(Building localization records)

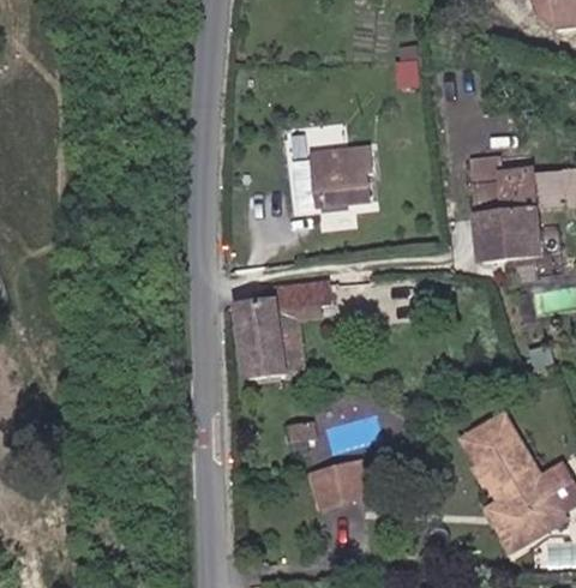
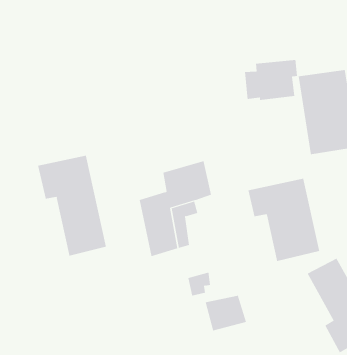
building: [287,140,364,199] -> [244,59,298,100]
building: none -> [38,155,106,256]
building: none -> [248,178,320,262]

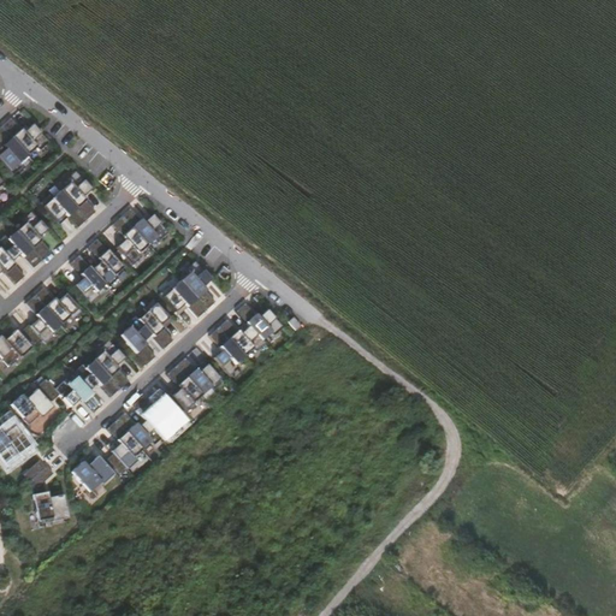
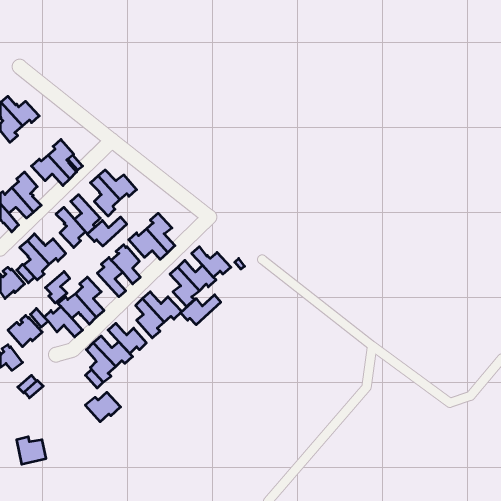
building: none -> [87,217,127,246]
building: none -> [45,271,70,303]
building: none -> [180,295,221,325]
building: [71,456,114,492] -> [85,392,121,422]
building: [32,491,69,525] -> [17,437,46,464]

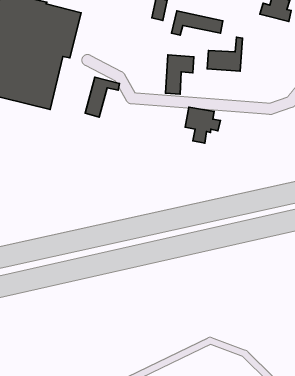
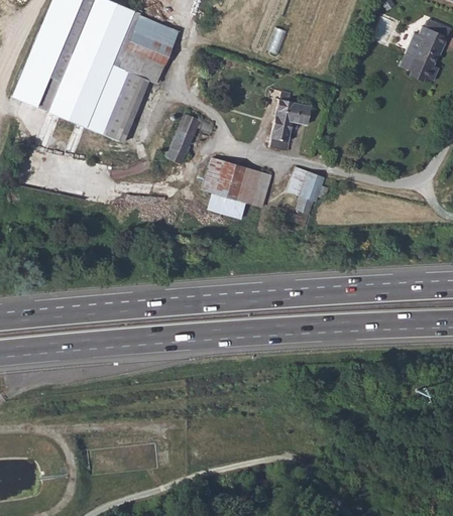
building: [172,11,223,35] -> none
building: [207,37,243,71] -> none
building: none -> [202,157,271,220]

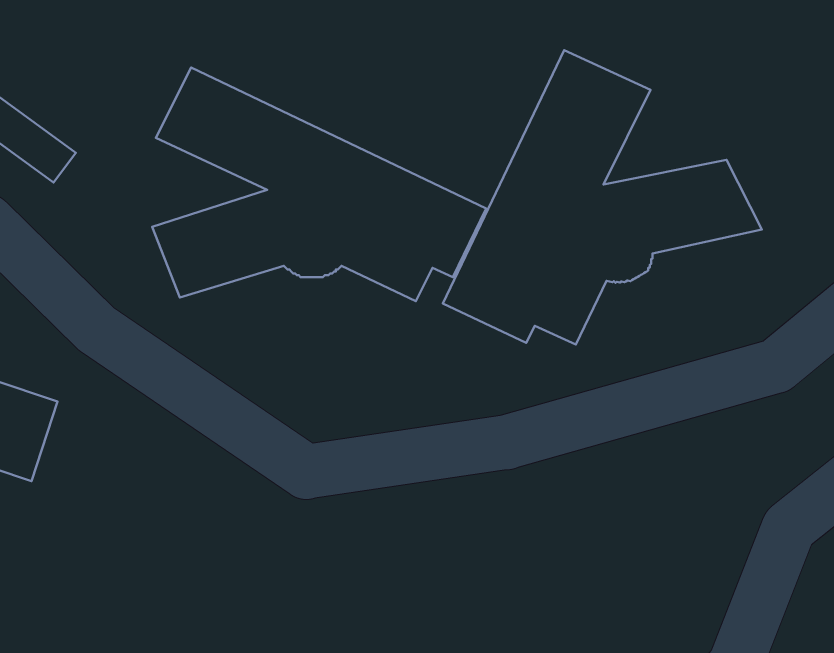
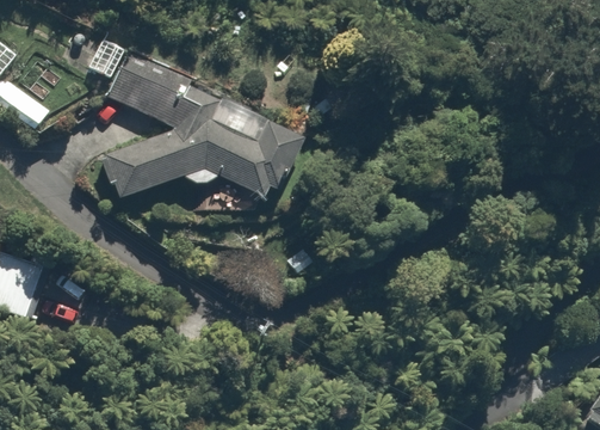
building: [443,50,762,345] -> none

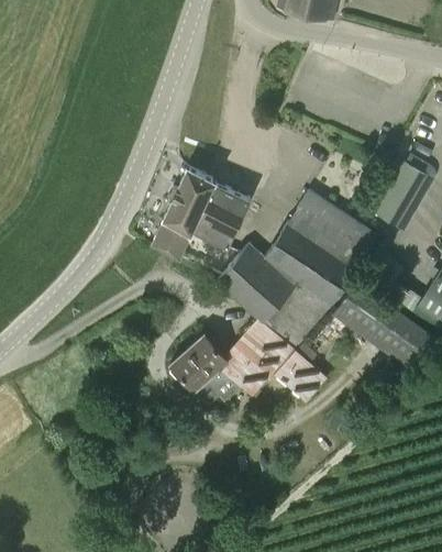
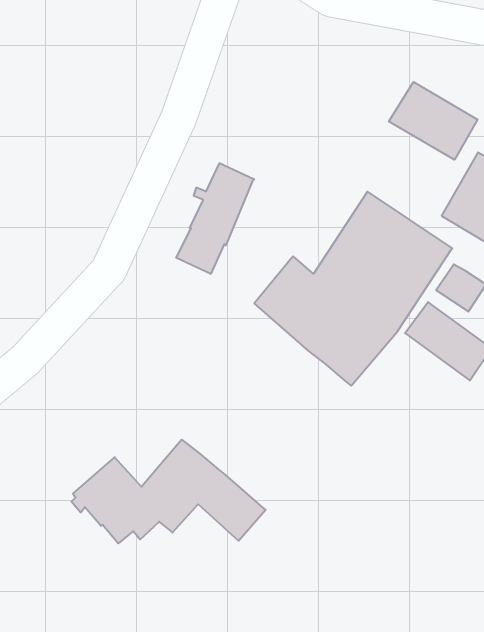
building: none -> [389,82,478,160]
building: [192,181,250,247] -> none
building: [168,320,327,405] -> [71,440,266,543]

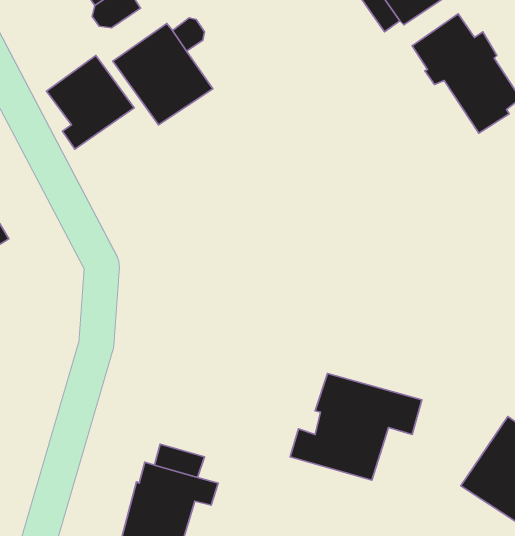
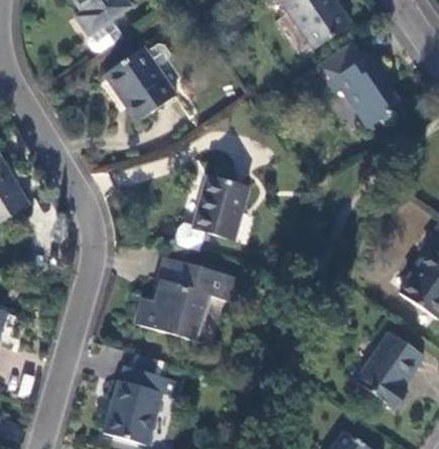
building: [46,55,134,149] -> none
building: none -> [175,176,248,251]
building: [290,373,422,480] -> [138,263,234,340]

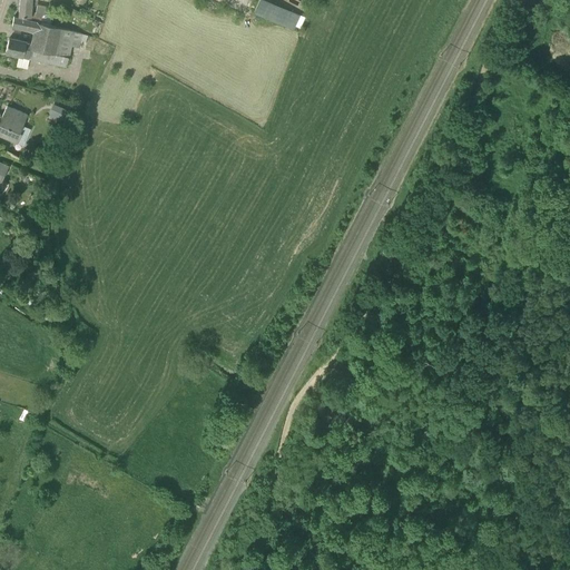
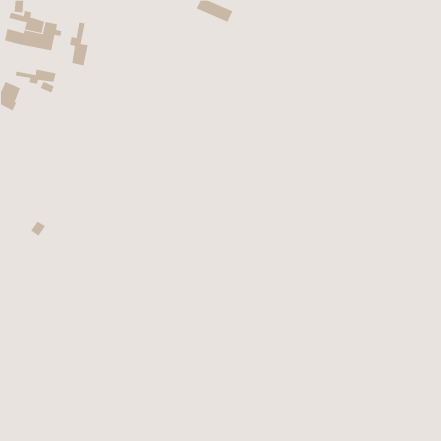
building: none -> [69,22,88,66]
building: none -> [16,69,56,85]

ASSIGNMENT: Could the data above be reproduced exactly, with the pictures left out?

ANSWER SECTION:
building: [287,140,364,199] -> [244,59,298,100]
building: none -> [38,155,106,256]
building: none -> [248,178,320,262]

building: none -> [87,217,127,246]
building: none -> [45,271,70,303]
building: none -> [180,295,221,325]
building: [71,456,114,492] -> [85,392,121,422]
building: [32,491,69,525] -> [17,437,46,464]

building: [172,11,223,35] -> none
building: [207,37,243,71] -> none
building: none -> [202,157,271,220]

building: [443,50,762,345] -> none

building: none -> [389,82,478,160]
building: [192,181,250,247] -> none
building: [168,320,327,405] -> [71,440,266,543]

building: [46,55,134,149] -> none
building: none -> [175,176,248,251]
building: [290,373,422,480] -> [138,263,234,340]

building: none -> [69,22,88,66]
building: none -> [16,69,56,85]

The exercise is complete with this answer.